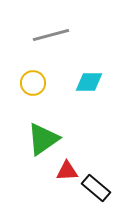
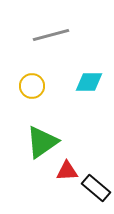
yellow circle: moved 1 px left, 3 px down
green triangle: moved 1 px left, 3 px down
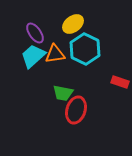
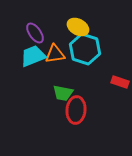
yellow ellipse: moved 5 px right, 3 px down; rotated 65 degrees clockwise
cyan hexagon: rotated 8 degrees counterclockwise
cyan trapezoid: rotated 20 degrees clockwise
red ellipse: rotated 12 degrees counterclockwise
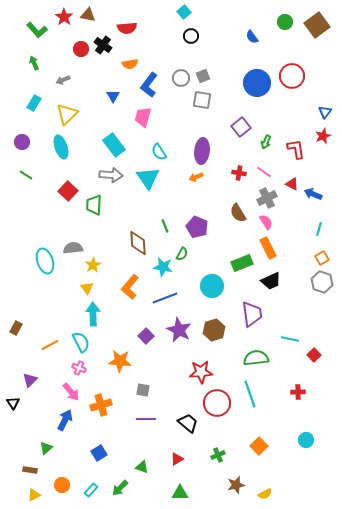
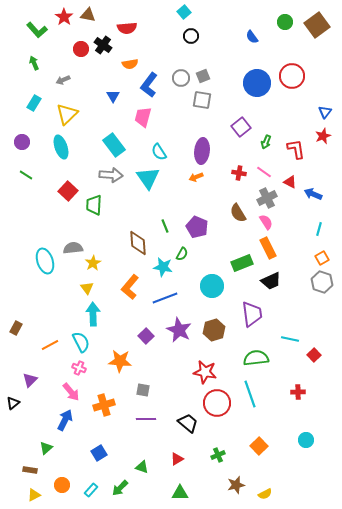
red triangle at (292, 184): moved 2 px left, 2 px up
yellow star at (93, 265): moved 2 px up
red star at (201, 372): moved 4 px right; rotated 15 degrees clockwise
black triangle at (13, 403): rotated 24 degrees clockwise
orange cross at (101, 405): moved 3 px right
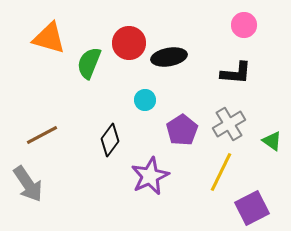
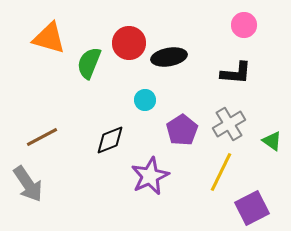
brown line: moved 2 px down
black diamond: rotated 32 degrees clockwise
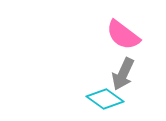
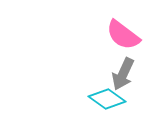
cyan diamond: moved 2 px right
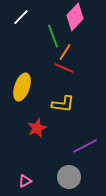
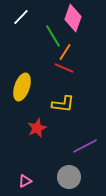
pink diamond: moved 2 px left, 1 px down; rotated 24 degrees counterclockwise
green line: rotated 10 degrees counterclockwise
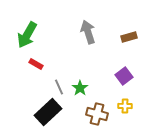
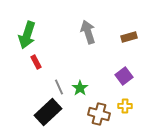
green arrow: rotated 12 degrees counterclockwise
red rectangle: moved 2 px up; rotated 32 degrees clockwise
brown cross: moved 2 px right
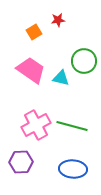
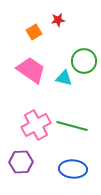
cyan triangle: moved 3 px right
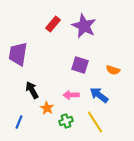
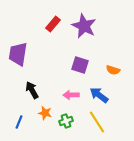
orange star: moved 2 px left, 5 px down; rotated 16 degrees counterclockwise
yellow line: moved 2 px right
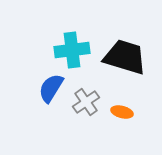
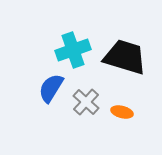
cyan cross: moved 1 px right; rotated 12 degrees counterclockwise
gray cross: rotated 12 degrees counterclockwise
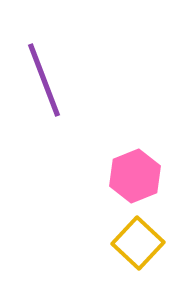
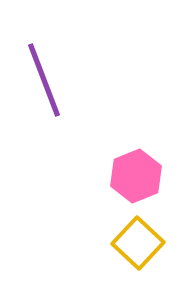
pink hexagon: moved 1 px right
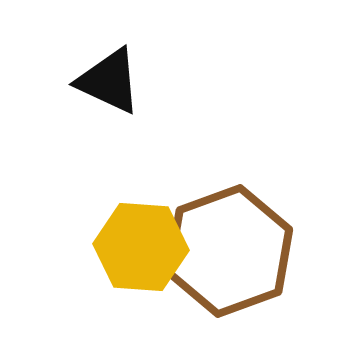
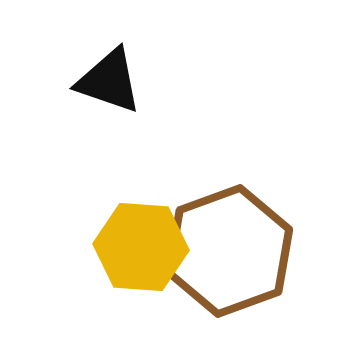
black triangle: rotated 6 degrees counterclockwise
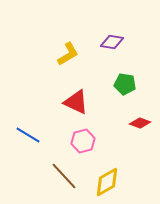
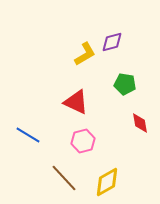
purple diamond: rotated 25 degrees counterclockwise
yellow L-shape: moved 17 px right
red diamond: rotated 60 degrees clockwise
brown line: moved 2 px down
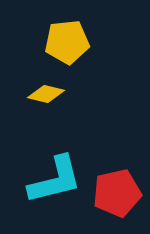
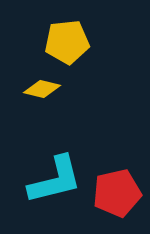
yellow diamond: moved 4 px left, 5 px up
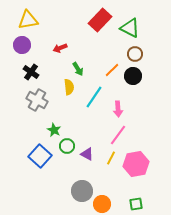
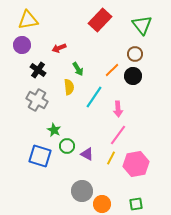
green triangle: moved 12 px right, 3 px up; rotated 25 degrees clockwise
red arrow: moved 1 px left
black cross: moved 7 px right, 2 px up
blue square: rotated 25 degrees counterclockwise
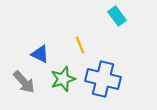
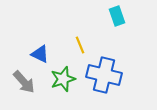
cyan rectangle: rotated 18 degrees clockwise
blue cross: moved 1 px right, 4 px up
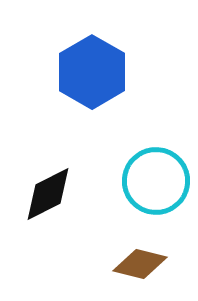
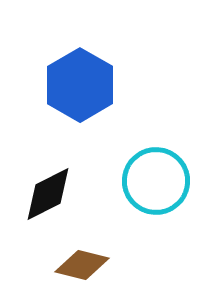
blue hexagon: moved 12 px left, 13 px down
brown diamond: moved 58 px left, 1 px down
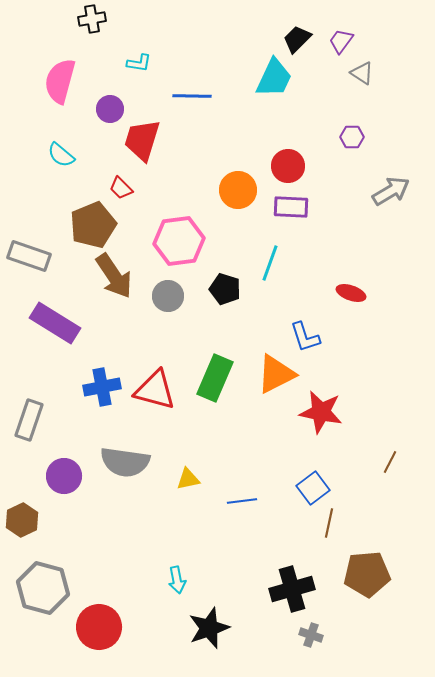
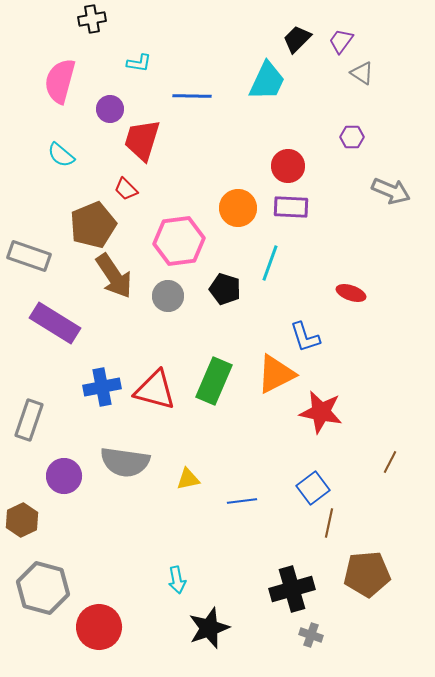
cyan trapezoid at (274, 78): moved 7 px left, 3 px down
red trapezoid at (121, 188): moved 5 px right, 1 px down
orange circle at (238, 190): moved 18 px down
gray arrow at (391, 191): rotated 54 degrees clockwise
green rectangle at (215, 378): moved 1 px left, 3 px down
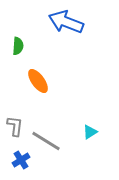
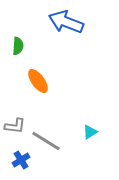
gray L-shape: rotated 90 degrees clockwise
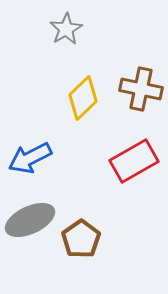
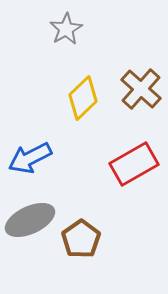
brown cross: rotated 30 degrees clockwise
red rectangle: moved 3 px down
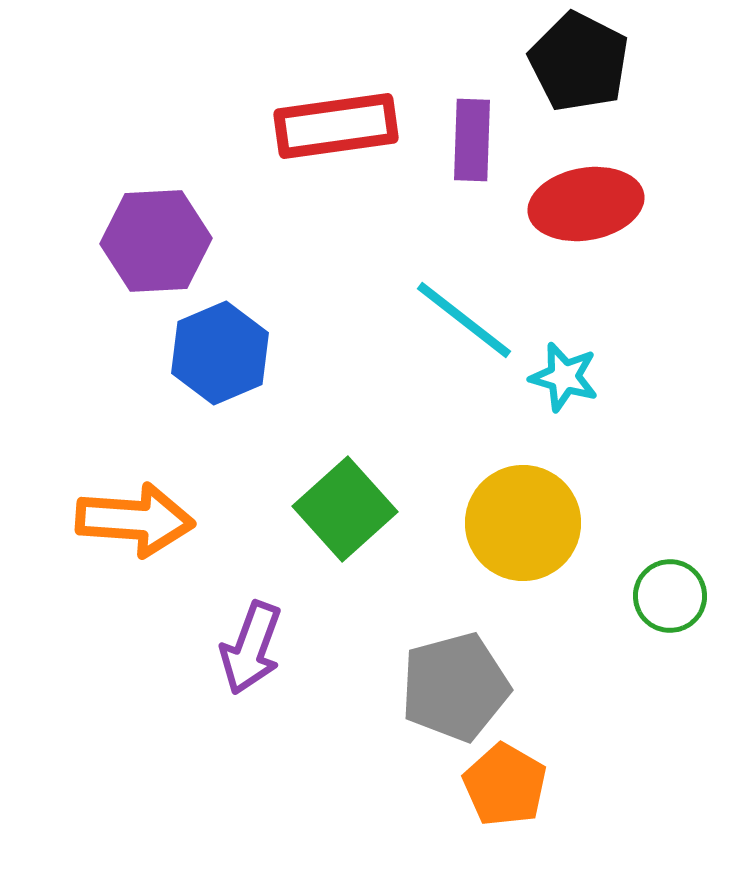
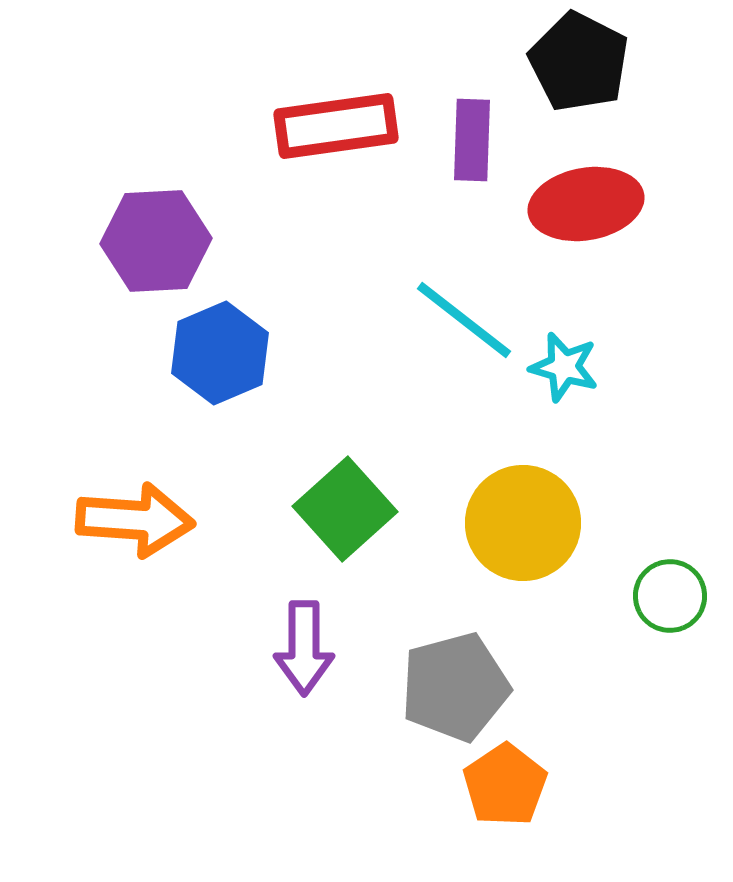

○ ○ ○ ○ ○

◆ Task objective
Find the lines of the listing that contain the string "brown" and give how many there are, with no other words.

◆ Solution to this task
5